[SET EXERCISE] Collect every line of the material below that contains the string "autoBeamOff", and copy each one out in full.

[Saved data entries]
---------------

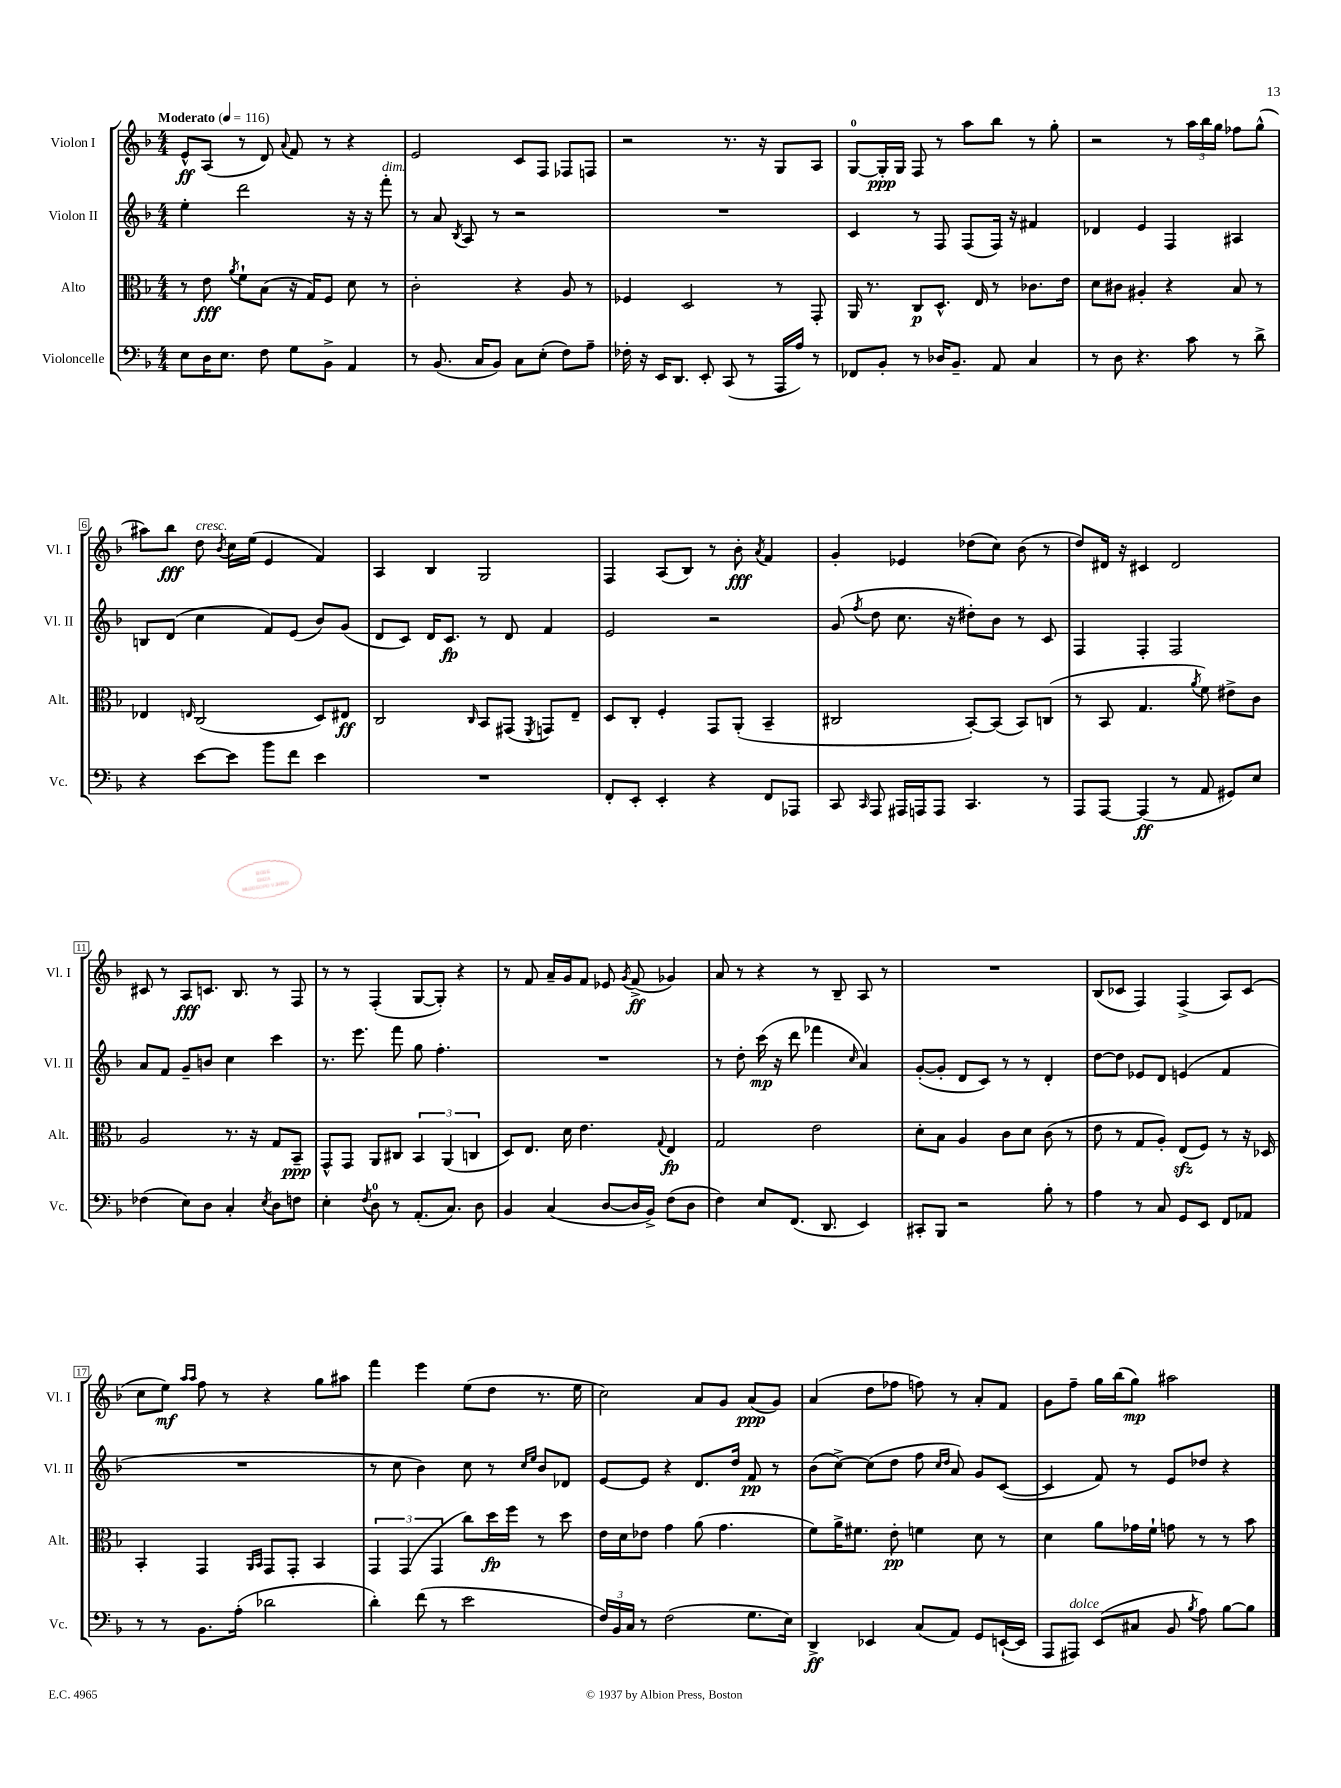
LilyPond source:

<<
\new StaffGroup <<
\new Staff = "s0" \with { instrumentName = "Violon I" shortInstrumentName = "Vl. I" } {
    \clef treble \key f \major \numericTimeSignature \time 4/4 \tempo "Moderato" 4 = 116
    \autoBeamOff e'8[-^\ff a8]( r8 d'8) \appoggiatura { a'8 } f'8 r8 r4 |
    e'2 c'8[ f8] fes8[ f8] |
    r2 r8. r16 g8[ a8] |
    g8[-0~ g16-.\ppp g16] f8 r8 a''8[ bes''8] r8 g''8-. |
    r2 r8 \tuplet 3/2 { a''16[ bes''16 g''16] } fes''8[ g''8]-^( |
    ais''8[) bes''8]\fff d''8^\markup { \italic "cresc." } \acciaccatura { bes'8 } c''16[ e''16]( e'4 f'4) |
    a4 bes4 g2 |
    f4 a8[( bes8]) r8 bes'8-.\fff \acciaccatura { a'8 } f'4 |
    g'4-. ees'4 des''8[( c''8]) bes'8( r8 |
    d''8[) dis'16] r16 cis'4 dis'2 |
    cis'8 r8 a8[\fff c'8.] bes8. r8 f8 |
    r8 r8 f4-.( g8[~ g8]-.) r4 |
    r8 f'8 a'16[-- g'16 f'8] ees'8 \acciaccatura { g'8 } f'8->\ff( ges'4) |
    a'8 r8 r4 r8 bes8-- a8 r8 |
    R1 |
    bes8[( ces'8] f4) f4->( a8[) ces'8]( |
    c''8[ e''8]\mf) \grace { a''16[ a''16] } f''8 r8 r4 g''8[ ais''8] |
    f'''4 e'''4 e''8[( d''8] r8. e''16 |
    c''2) a'8[ g'8] a'8[\ppp( g'8]) |
    a'4( d''8[ fes''8] f''8) r8 a'8[-. f'8] |
    g'8[ f''8]-- g''16[ bes''16( g''8]\mp) ais''2 \bar "|." |
}
\new Staff = "s1" \with { instrumentName = "Violon II" shortInstrumentName = "Vl. II" } {
    \clef treble \key f \major \numericTimeSignature \time 4/4
    \autoBeamOff e''4-. d'''2 r16 r16 f'''8-.^\markup { \italic "dim." } |
    r8 a'8 \acciaccatura { bes8 } a8 r8 r2 |
    R1 |
    c'4 r8 f8 f8[( f16]) r16 fis'4 |
    des'4 e'4 f4 ais4 |
    b8[ d'8]( c''4 f'8[) e'8]( bes'8[) g'8]( |
    d'8[ c'8]) d'16[ c'8.]\fp r8 d'8 f'4 |
    e'2 r2 |
    g'8( \acciaccatura { f''8 } d''8 c''8. r16 dis''8[-.) bes'8] r8 c'8 |
    f4 f4-. f2 |
    a'8[ f'8] g'8[-- b'8] c''4 c'''4 |
    r8. e'''8. f'''8 g''8 f''4.-. |
    R1 |
    r8 d''8-. c'''16\mp( r16 d'''8 fes'''4 \grace { c''16 } a'4) |
    g'8[~-.( g'8]-. d'8[ c'8]) r8 r8 d'4-. |
    d''8[~ d''8] ees'8[ d'8] e'4( f'4 |
    R1 |
    r8 c''8 bes'4) c''8 r8 \grace { c''16[ e''16] } bes'8[ des'8] |
    e'8[~ e'8] r4 d'8.[ d''16] f'8\pp r8 |
    bes'8[( c''8]~->) c''8[( d''8] f''8 \grace { c''16[ d''16] } a'8) g'8[ c'8]~( |
    c'4 f'8) r8 e'8[ des''8] r4 \bar "|." |
}
\new Staff = "s2" \with { instrumentName = "Alto" shortInstrumentName = "Alt." } {
    \clef alto \key f \major \numericTimeSignature \time 4/4
    \autoBeamOff r8 e'8\fff \acciaccatura { a'8 } f'8[-! bes8]( r16 g16[) f8] d'8 r8 |
    c'2-. r4 a8 r8 |
    fes4 d2 r8 g,8-. |
    a,16 r8. c8[\p d8.]-^ e16 r8 ces'8.[ e'16] |
    d'8[ cis'8] ais4-. r4 bes8 r8 |
    ees4 \grace { e16 } c2( d8[) eis8]\ff |
    c2 \grace { c16 } bes,8[ gis,8]( \acciaccatura { f,8 } g,8[) e8]-- |
    d8[ c8]-. f4-. g,8[ a,8]-.( bes,4-- |
    cis2 bes,8[~-.) bes,8]( bes,8[) c8]( |
    r8 bes,8 g4. \acciaccatura { a'8 } f'8) eis'8[-> c'8] |
    a2 r8. r16 g8[ bes,8]--\ppp |
    g,8[-^ g,8] a,8[ cis8] \tuplet 3/2 { bes,4 a,4( c4 } |
    d8[) e8.] d'16 e'4. \appoggiatura { g8 } e4\fp |
    g2 e'2 |
    d'8[-. bes8] a4 c'8[ d'8] c'8( r8 |
    e'8 r8 g8[ a8]-.) e8[\sfz( f8]) r8 r16 des16 |
    bes,4-. g,4 \grace { a,16[ bes,16] } g,8[ g,8]-. bes,4 |
    \tuplet 3/2 { g,4 g,4( g,4 } c''8[) d''16\fp f''16] r8 d''8 |
    e'16[ d'16 ees'8] g'4 a'8( g'4. |
    f'8[) a'16-> fis'8.] e'8-.\pp f'4 d'8 r8 |
    d'4 a'8[ ges'16 f'16]-! g'8 r8 r8 bes'8 \bar "|." |
}
\new Staff = "s3" \with { instrumentName = "Violoncelle" shortInstrumentName = "Vc." } {
    \clef bass \key f \major \numericTimeSignature \time 4/4
    \autoBeamOff e8[ d16 e8.] f8 g8[ bes,8]-> a,4 |
    r8 bes,8.( c16[ bes,8]) c8[ e8]-.( f8[) a8]-- |
    fes16-. r16 e,16[ d,8.] e,8-. c,8( r8 a,,16[ a16]) r8 |
    fes,8[ bes,8]-. r8 des16[ bes,8.]-- a,8 c4 |
    r8 d8 r4. c'8 r8 d'8-> |
    r4 e'8[~ e'8] bes'8[ f'8] e'4 |
    R1 |
    f,8[-. e,8]-. e,4-. r4 f,8[ aes,,8] |
    c,8 \grace { c,16 } a,,8 ais,,16[ a,,16 a,,8] c,4. r8 |
    a,,8[ a,,8]~ a,,4\ff( r8 a,8 gis,8[) e8] |
    fes4( e8[) d8] c4-. \acciaccatura { e8 } d8[ f8] |
    e4-. \acciaccatura { f8 } d8-0 r8 a,8.[-.( c8.]) d8 |
    bes,4 c4( d8[~ d16 bes,16]->) f8[( d8] |
    f4) e8[ f,8.]( d,8. e,4) |
    cis,8[-. bes,,8] r2 bes8-. r8 |
    a4 r8 c8 g,8[ e,8] f,8[ aes,8] |
    r8 r8 bes,8.[ a16]-.( des'2 |
    d'4-.) f'8( r8 e'2 |
    \tuplet 3/2 { f16[) bes,16 c16] } r8 f2( g8.[ e16]) |
    d,4->\ff ees,4 c8[( a,8]) g,8[ e,16~-!( e,16] |
    a,,8[ ais,,8]^\markup { \italic "dolce" }) e,8[( cis8] bes,8 \acciaccatura { bes8 } a8) bes8[~ bes8] \bar "|." |
}
>>
>>
\layout { \context { \Score \override BarNumber.stencil = #(make-stencil-boxer 0.1 0.3 ly:text-interface::print) } }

---------------

[THE RESPONSE]
    \autoBeamOff e'8[-^\ff a8]( r8 d'8) \appoggiatura { a'8 } f'8 r8 r4 |
    \autoBeamOff e''4-. d'''2 r16 r16 f'''8-.^\markup { \italic "dim." } |
    \autoBeamOff r8 e'8\fff \acciaccatura { a'8 } f'8[-! bes8]( r16 g16[) f8] d'8 r8 |
    \autoBeamOff e8[ d16 e8.] f8 g8[ bes,8]-> a,4 |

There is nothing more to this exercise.